• Before-and-after object listings:
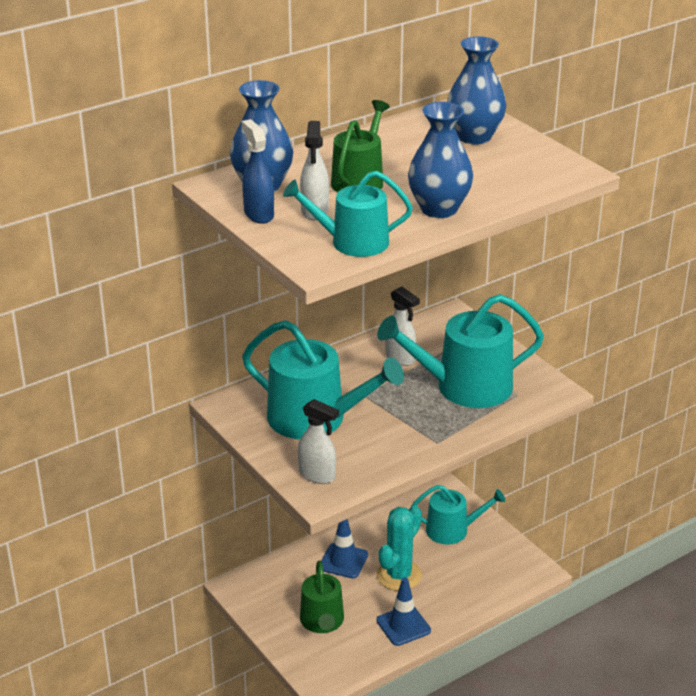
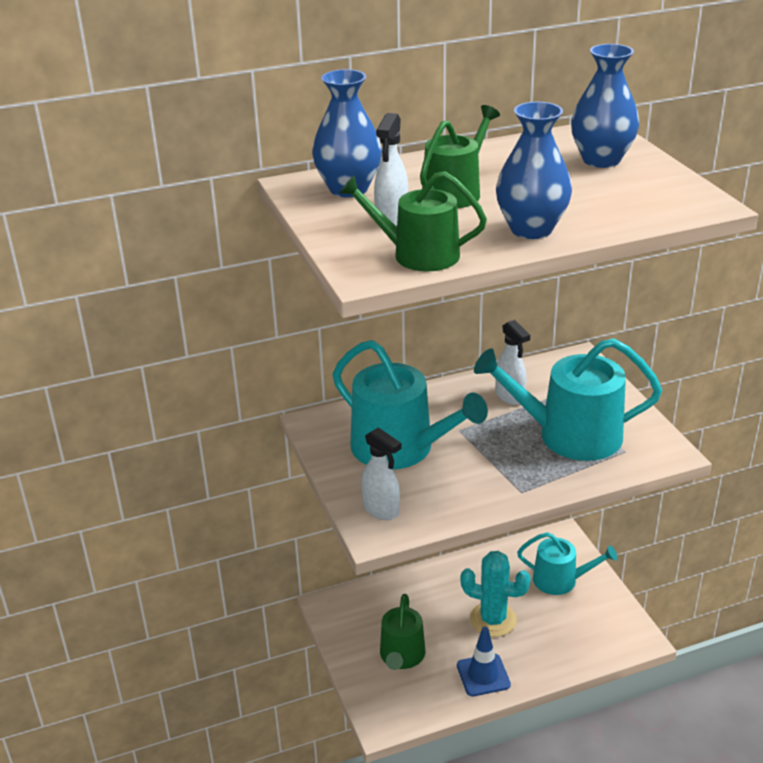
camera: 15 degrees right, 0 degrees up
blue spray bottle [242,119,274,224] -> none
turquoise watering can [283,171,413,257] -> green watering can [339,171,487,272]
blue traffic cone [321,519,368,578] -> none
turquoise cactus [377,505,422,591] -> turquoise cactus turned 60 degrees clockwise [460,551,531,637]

• REQUIREMENT:
Show all lines in the records above that hold "none".

• WRITTEN RESPONSE:
blue spray bottle [242,119,274,224] -> none
blue traffic cone [321,519,368,578] -> none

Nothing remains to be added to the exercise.